PROBLEM
Your job is to give again, exactly and with no additions, the lines in the records below from the one with "camera: 160 degrees left, 5 degrees up" through the one with "camera: 160 degrees left, 20 degrees up", both included. Omit the pictures.

RECORDS FOR THIS EXERCISE

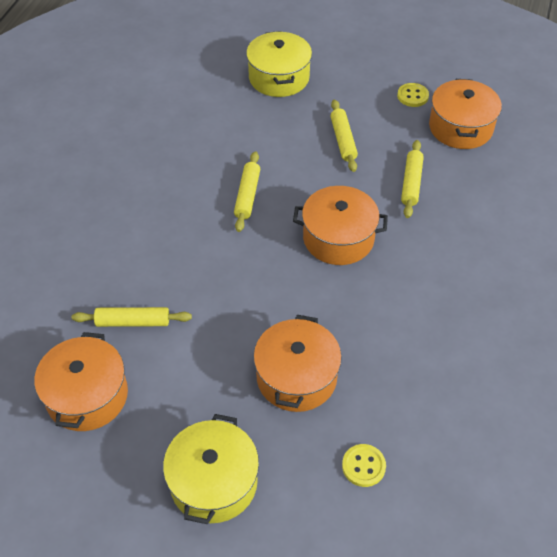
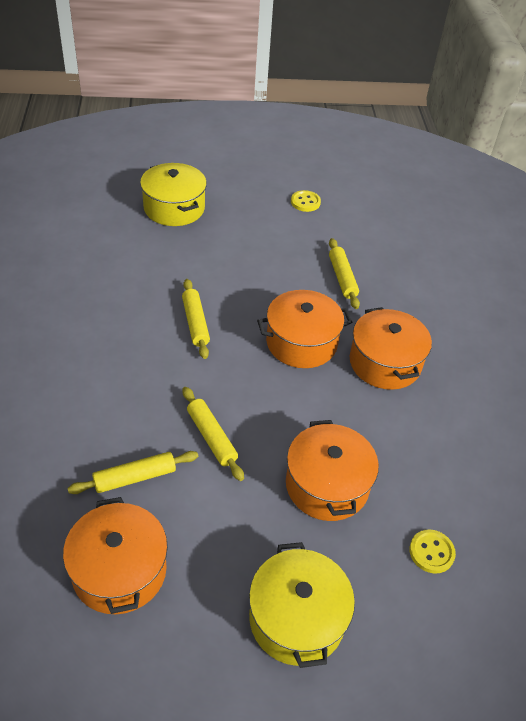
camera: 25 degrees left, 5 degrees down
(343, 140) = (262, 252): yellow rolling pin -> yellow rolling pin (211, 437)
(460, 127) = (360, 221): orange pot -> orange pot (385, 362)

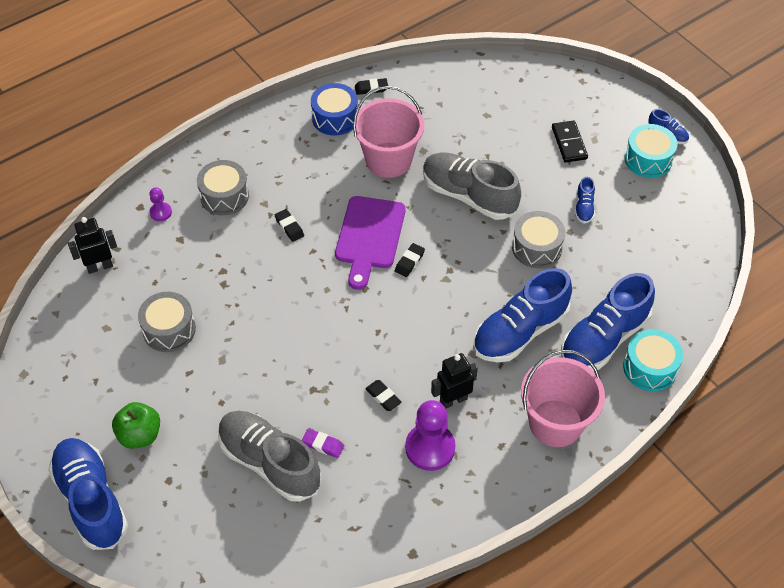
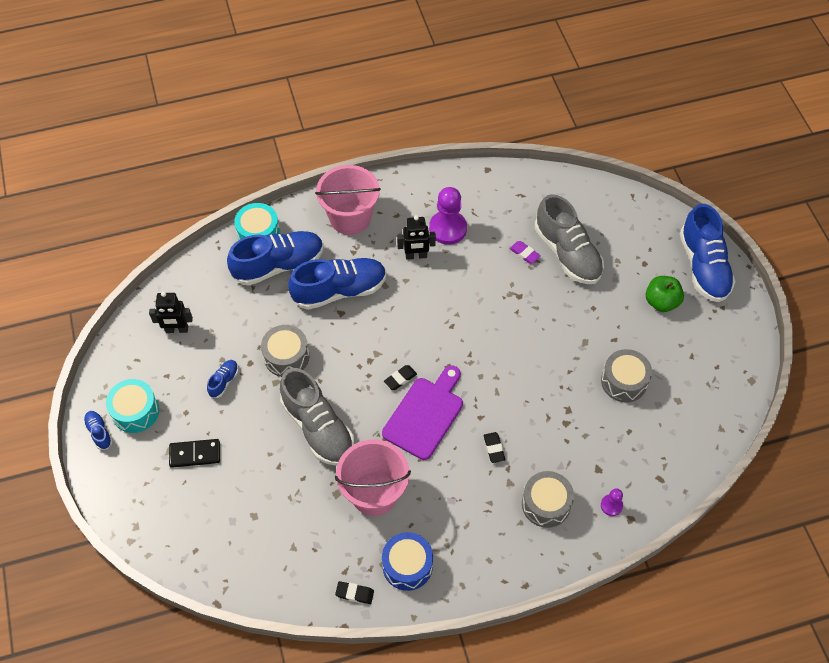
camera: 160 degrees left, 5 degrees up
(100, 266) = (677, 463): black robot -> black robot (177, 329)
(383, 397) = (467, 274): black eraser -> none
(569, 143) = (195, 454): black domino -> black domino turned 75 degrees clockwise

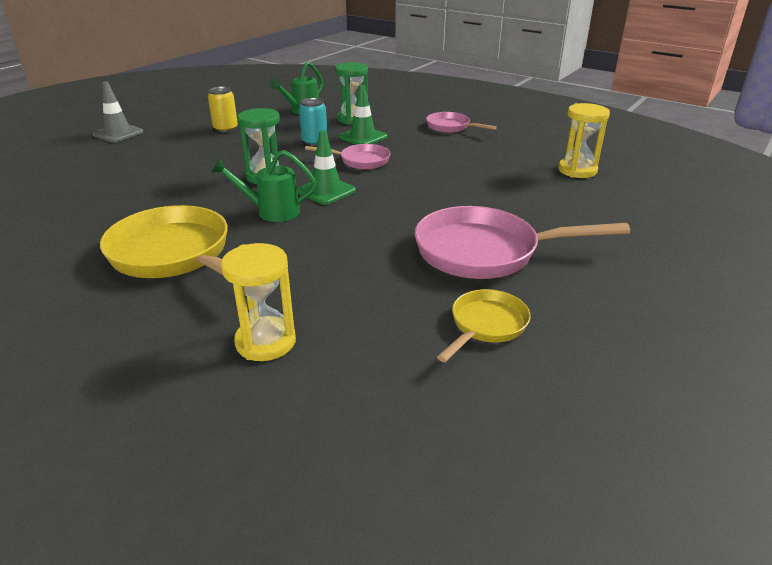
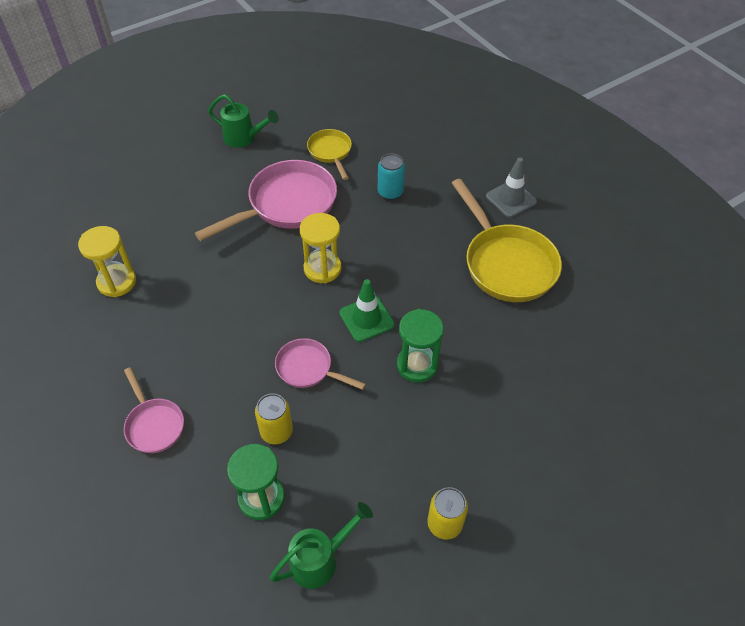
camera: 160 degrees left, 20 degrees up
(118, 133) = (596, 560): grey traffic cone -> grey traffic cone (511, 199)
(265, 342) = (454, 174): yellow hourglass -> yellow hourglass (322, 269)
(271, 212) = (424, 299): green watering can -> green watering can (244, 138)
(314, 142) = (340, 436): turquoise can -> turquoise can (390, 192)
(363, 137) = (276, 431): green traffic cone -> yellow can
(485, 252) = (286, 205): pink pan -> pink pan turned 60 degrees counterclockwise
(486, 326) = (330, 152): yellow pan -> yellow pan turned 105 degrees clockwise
--
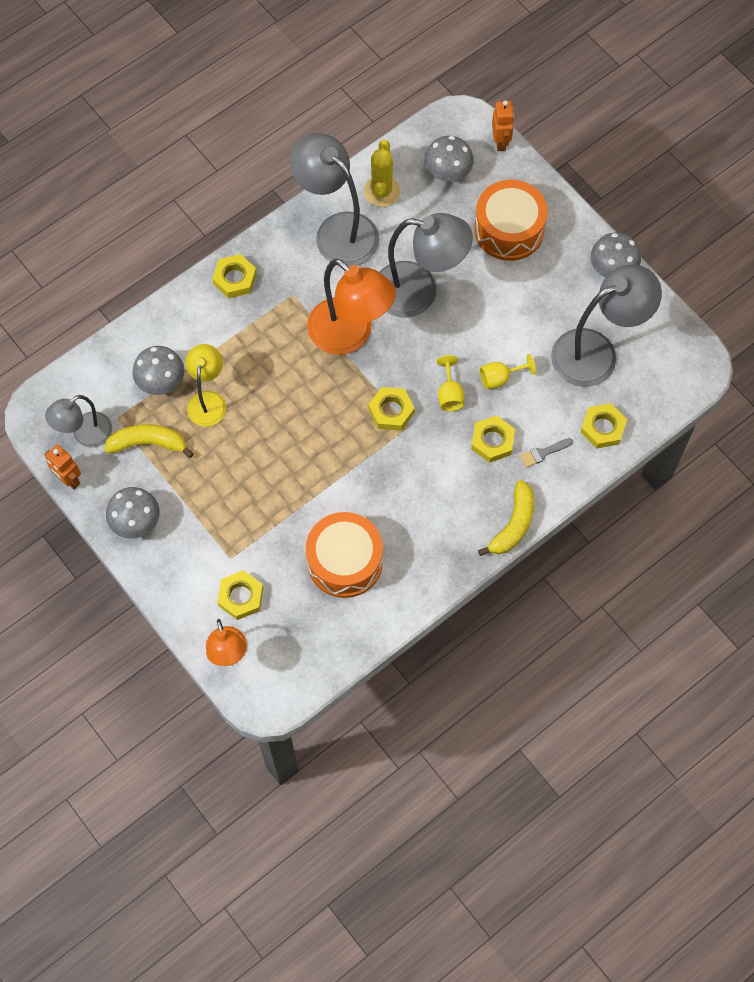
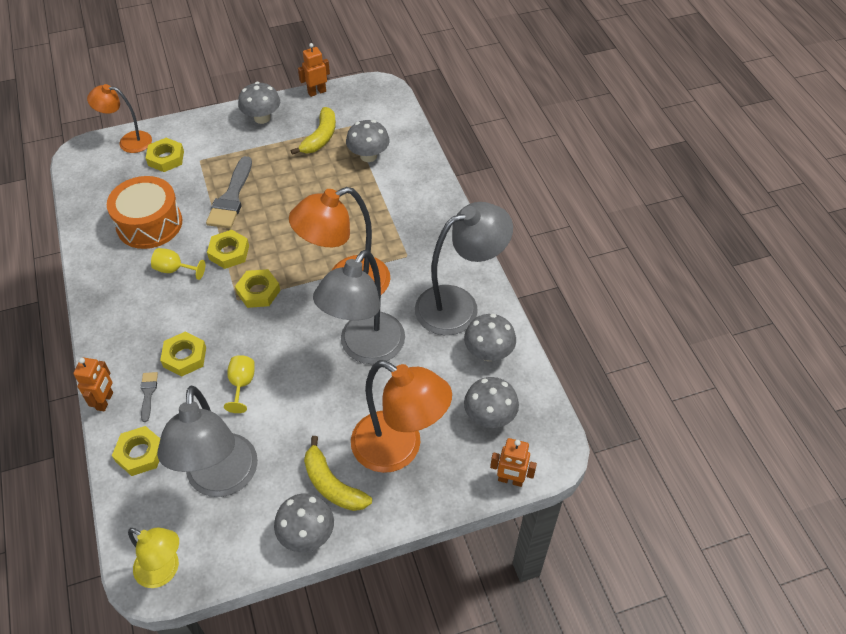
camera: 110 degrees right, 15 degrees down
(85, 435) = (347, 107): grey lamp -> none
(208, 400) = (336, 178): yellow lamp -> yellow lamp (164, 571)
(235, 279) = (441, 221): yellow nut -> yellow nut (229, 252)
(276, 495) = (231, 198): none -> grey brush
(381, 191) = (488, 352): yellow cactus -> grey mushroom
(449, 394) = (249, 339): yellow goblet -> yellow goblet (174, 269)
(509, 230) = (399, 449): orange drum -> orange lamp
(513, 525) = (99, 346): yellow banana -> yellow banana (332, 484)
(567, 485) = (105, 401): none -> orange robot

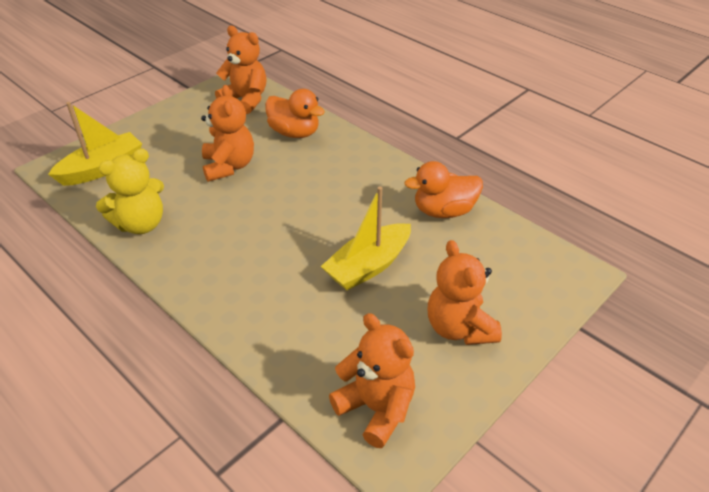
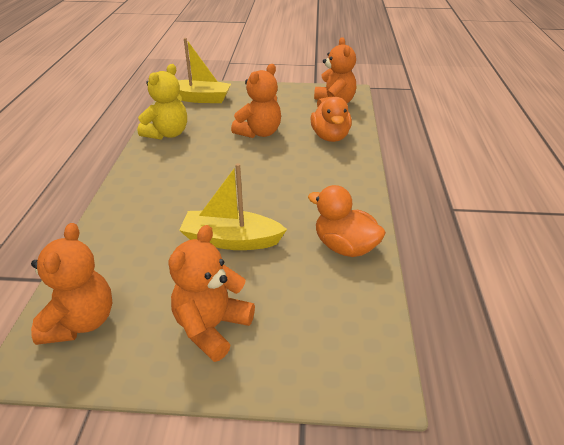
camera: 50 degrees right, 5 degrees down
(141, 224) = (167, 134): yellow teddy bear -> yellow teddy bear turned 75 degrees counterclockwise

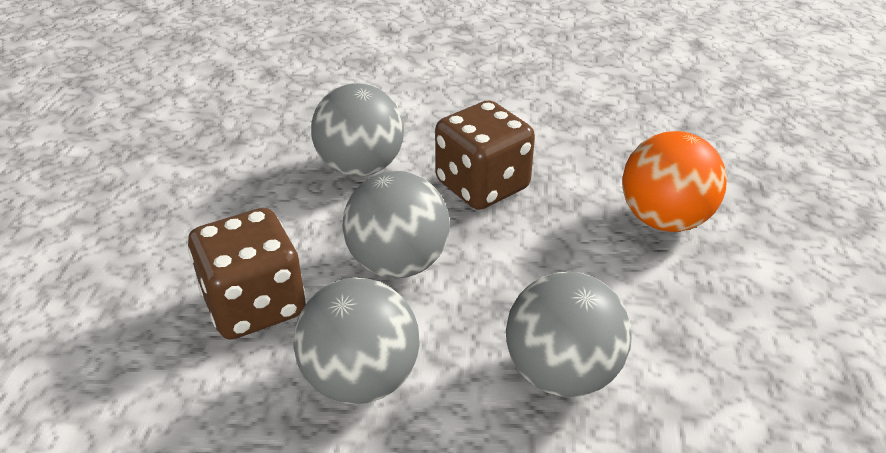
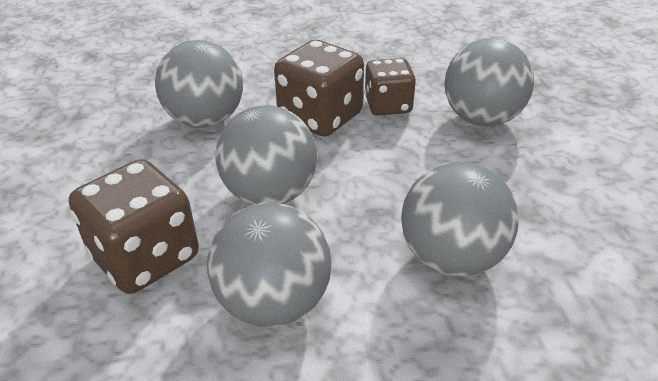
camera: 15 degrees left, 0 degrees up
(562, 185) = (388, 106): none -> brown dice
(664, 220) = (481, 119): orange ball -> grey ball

SOLUTION TO THIS TASK
camera: 160 degrees left, 5 degrees up
(100, 266) = (677, 463): black robot -> black robot (177, 329)
(383, 397) = (467, 274): black eraser -> none
(569, 143) = (195, 454): black domino -> black domino turned 75 degrees clockwise

camera: 160 degrees left, 20 degrees up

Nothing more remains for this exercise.